• **Task instructions**: Determine how many lines of the entries contain "none". Reply with that number alone.

:::

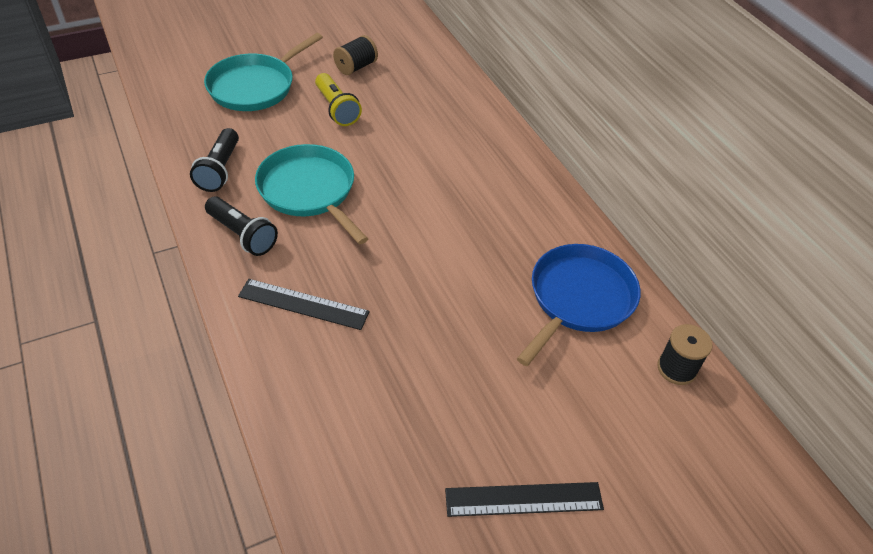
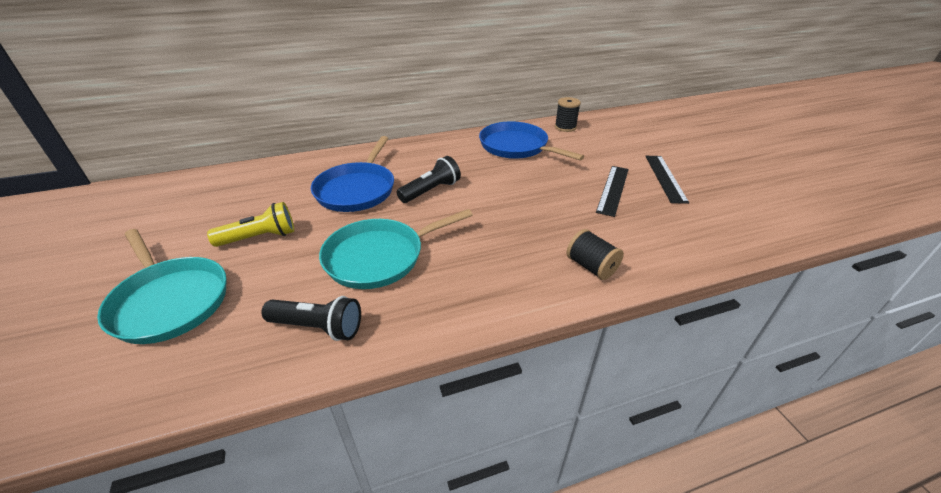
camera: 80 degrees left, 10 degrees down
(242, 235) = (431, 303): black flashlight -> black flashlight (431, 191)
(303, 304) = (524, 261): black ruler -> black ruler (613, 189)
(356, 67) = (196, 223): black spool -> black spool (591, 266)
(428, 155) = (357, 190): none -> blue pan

:::

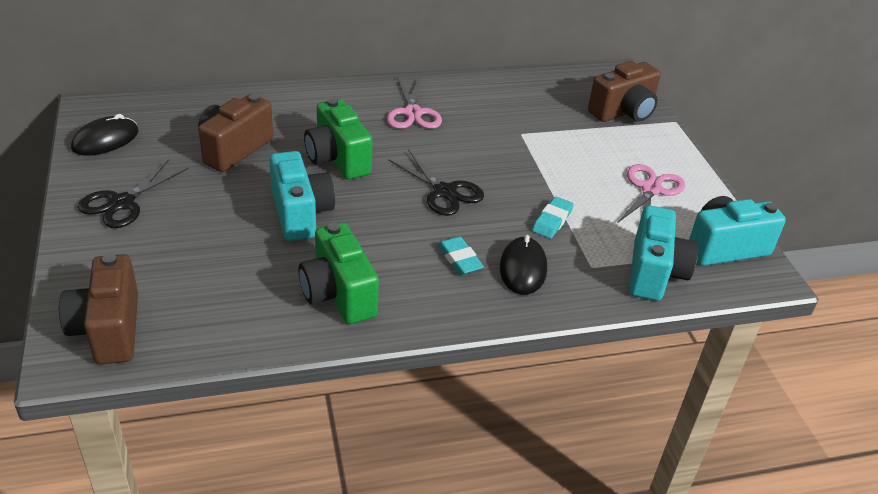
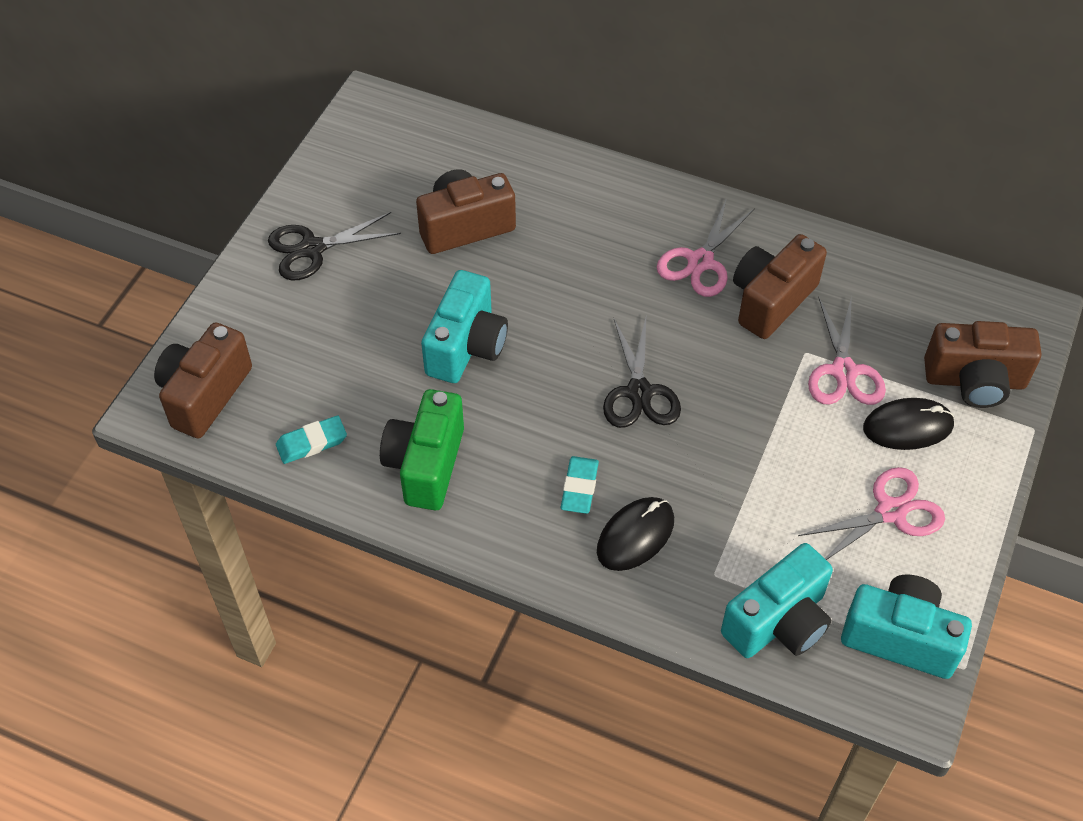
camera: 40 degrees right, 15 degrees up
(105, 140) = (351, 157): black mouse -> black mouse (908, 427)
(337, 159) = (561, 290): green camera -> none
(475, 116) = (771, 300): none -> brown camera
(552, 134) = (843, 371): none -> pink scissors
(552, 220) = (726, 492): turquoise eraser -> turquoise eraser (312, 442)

:::

• **Task result**: 4